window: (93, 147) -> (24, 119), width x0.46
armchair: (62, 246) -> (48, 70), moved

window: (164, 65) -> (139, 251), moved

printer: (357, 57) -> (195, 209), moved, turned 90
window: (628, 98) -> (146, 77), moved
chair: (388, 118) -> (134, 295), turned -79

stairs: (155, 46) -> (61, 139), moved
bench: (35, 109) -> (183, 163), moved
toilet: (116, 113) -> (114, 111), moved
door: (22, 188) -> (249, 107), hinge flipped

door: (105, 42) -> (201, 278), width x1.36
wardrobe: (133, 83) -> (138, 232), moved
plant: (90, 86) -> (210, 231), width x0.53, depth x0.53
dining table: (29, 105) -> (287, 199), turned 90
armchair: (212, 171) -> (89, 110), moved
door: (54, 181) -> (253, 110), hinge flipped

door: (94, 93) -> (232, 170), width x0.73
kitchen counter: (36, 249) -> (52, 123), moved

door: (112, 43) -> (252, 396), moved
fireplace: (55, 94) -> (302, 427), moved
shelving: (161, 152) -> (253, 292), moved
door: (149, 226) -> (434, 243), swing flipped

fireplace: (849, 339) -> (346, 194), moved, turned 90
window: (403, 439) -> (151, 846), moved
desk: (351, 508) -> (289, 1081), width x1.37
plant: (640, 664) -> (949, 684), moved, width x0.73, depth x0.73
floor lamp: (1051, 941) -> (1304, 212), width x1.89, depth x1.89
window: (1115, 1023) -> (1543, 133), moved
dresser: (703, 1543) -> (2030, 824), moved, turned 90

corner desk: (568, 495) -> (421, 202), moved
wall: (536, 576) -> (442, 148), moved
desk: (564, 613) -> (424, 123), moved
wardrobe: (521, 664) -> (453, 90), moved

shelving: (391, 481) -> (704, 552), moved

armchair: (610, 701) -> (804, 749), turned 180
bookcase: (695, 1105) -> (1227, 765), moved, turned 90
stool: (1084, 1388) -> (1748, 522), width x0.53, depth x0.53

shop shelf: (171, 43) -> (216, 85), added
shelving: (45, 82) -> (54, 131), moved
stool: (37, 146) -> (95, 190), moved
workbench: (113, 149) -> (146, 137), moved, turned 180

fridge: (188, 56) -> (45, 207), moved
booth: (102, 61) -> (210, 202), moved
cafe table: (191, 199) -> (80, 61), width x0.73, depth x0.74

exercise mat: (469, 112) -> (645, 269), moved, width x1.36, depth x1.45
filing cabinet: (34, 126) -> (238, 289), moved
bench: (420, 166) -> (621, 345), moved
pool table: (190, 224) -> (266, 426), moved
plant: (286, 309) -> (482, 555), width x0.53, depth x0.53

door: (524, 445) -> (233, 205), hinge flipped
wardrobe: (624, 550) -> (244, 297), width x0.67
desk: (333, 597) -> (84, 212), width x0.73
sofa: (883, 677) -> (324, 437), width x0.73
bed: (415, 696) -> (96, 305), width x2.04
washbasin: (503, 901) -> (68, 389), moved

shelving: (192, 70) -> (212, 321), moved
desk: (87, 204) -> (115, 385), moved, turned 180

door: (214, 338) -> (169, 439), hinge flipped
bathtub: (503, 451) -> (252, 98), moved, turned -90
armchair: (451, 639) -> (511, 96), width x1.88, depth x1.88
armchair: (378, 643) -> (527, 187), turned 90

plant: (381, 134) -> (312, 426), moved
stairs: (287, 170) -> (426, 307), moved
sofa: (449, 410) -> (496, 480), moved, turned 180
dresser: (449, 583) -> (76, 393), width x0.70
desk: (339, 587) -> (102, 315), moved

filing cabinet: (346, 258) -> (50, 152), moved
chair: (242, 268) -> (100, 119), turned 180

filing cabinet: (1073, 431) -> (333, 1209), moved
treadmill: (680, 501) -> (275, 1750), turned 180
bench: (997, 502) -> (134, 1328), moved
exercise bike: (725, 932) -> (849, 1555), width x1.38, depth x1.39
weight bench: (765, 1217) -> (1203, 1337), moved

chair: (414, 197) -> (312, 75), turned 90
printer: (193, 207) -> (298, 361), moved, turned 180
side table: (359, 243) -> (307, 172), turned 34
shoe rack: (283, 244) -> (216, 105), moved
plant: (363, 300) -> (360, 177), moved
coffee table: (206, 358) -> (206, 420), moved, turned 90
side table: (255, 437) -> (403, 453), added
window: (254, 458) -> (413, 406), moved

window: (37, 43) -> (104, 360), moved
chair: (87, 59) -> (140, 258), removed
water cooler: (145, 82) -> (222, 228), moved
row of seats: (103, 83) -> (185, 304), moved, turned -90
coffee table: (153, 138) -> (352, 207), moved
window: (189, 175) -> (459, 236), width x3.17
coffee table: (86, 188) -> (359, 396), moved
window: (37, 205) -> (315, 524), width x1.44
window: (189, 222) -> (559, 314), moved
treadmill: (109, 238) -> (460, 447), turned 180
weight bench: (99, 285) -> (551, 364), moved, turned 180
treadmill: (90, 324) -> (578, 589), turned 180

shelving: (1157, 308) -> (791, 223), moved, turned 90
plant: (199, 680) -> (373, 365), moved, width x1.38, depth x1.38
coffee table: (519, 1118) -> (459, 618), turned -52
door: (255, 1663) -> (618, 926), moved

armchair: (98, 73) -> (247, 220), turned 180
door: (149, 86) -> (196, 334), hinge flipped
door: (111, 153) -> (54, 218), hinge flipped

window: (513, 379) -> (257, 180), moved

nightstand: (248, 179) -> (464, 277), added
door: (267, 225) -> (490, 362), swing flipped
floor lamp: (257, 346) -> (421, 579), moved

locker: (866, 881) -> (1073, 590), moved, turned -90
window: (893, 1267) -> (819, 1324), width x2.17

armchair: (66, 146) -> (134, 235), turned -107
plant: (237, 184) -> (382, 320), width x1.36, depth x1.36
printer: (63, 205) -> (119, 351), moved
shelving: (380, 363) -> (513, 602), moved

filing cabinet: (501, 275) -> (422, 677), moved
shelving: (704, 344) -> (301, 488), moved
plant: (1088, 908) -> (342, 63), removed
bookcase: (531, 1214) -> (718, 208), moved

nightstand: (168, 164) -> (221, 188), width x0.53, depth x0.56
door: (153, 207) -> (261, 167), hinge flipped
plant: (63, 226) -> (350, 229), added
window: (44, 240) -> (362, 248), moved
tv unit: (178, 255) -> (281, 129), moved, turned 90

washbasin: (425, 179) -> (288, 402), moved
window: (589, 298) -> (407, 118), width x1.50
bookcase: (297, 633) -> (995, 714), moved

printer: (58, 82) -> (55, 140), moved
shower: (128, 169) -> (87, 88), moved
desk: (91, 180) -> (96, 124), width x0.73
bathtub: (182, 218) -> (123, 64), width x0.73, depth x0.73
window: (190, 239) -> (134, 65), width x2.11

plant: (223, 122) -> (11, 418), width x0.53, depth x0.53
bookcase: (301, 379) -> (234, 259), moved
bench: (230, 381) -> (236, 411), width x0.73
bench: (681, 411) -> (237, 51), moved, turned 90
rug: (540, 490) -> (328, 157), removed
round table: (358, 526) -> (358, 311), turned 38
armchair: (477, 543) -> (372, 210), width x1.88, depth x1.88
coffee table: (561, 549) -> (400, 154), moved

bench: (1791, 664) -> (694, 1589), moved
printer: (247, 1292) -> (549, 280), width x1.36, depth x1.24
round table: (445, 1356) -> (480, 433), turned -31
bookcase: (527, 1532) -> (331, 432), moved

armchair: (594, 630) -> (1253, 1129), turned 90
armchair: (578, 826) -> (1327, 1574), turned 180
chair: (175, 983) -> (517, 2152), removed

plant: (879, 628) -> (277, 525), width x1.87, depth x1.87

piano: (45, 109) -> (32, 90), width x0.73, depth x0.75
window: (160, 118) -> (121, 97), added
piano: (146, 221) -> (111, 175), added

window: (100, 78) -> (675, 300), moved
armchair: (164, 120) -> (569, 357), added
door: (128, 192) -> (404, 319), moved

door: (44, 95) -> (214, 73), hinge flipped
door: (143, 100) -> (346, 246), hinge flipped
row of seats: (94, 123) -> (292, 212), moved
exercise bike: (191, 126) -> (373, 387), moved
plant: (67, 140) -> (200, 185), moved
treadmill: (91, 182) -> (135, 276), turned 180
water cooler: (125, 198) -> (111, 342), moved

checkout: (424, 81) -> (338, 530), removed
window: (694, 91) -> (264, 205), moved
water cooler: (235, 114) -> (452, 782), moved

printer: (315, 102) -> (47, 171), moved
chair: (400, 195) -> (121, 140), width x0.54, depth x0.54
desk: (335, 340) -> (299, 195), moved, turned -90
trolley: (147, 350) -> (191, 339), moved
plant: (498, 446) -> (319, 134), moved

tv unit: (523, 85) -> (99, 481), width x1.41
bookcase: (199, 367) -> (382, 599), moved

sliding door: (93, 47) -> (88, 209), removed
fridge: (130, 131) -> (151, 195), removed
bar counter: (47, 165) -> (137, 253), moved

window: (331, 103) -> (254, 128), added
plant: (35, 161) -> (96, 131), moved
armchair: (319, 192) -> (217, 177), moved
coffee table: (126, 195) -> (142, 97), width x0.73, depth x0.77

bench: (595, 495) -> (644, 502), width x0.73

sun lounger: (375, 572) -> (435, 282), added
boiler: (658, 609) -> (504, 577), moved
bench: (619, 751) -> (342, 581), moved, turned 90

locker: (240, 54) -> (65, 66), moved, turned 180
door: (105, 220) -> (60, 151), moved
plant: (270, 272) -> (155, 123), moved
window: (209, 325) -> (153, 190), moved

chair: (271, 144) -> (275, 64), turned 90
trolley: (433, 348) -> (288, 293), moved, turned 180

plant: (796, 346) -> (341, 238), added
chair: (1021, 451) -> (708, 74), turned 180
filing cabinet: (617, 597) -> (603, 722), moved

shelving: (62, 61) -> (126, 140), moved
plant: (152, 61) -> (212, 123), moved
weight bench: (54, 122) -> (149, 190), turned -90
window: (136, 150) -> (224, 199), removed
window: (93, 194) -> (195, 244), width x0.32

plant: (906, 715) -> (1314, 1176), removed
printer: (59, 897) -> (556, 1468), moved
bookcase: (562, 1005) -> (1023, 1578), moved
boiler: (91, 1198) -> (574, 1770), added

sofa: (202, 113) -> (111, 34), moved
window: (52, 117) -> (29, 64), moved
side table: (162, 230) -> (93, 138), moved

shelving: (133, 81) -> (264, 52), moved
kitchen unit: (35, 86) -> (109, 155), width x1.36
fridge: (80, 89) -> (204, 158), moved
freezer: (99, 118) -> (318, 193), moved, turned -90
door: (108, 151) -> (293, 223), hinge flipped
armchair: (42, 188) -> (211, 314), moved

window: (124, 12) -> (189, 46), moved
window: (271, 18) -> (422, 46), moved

• _WHAT YOU ARE ASKED TO DO_: Could you restate, word for word, the lines above from the one with "stairs: (287, 170) -> (426, 307), moved" to the one with "window: (37, 43) -> (104, 360), moved", both included?

• _ANSWER TO THE EXERCISE_:
stairs: (287, 170) -> (426, 307), moved
sofa: (449, 410) -> (496, 480), moved, turned 180
dresser: (449, 583) -> (76, 393), width x0.70
desk: (339, 587) -> (102, 315), moved

filing cabinet: (346, 258) -> (50, 152), moved
chair: (242, 268) -> (100, 119), turned 180

filing cabinet: (1073, 431) -> (333, 1209), moved
treadmill: (680, 501) -> (275, 1750), turned 180
bench: (997, 502) -> (134, 1328), moved
exercise bike: (725, 932) -> (849, 1555), width x1.38, depth x1.39
weight bench: (765, 1217) -> (1203, 1337), moved

chair: (414, 197) -> (312, 75), turned 90
printer: (193, 207) -> (298, 361), moved, turned 180
side table: (359, 243) -> (307, 172), turned 34
shoe rack: (283, 244) -> (216, 105), moved
plant: (363, 300) -> (360, 177), moved
coffee table: (206, 358) -> (206, 420), moved, turned 90
side table: (255, 437) -> (403, 453), added
window: (254, 458) -> (413, 406), moved

window: (37, 43) -> (104, 360), moved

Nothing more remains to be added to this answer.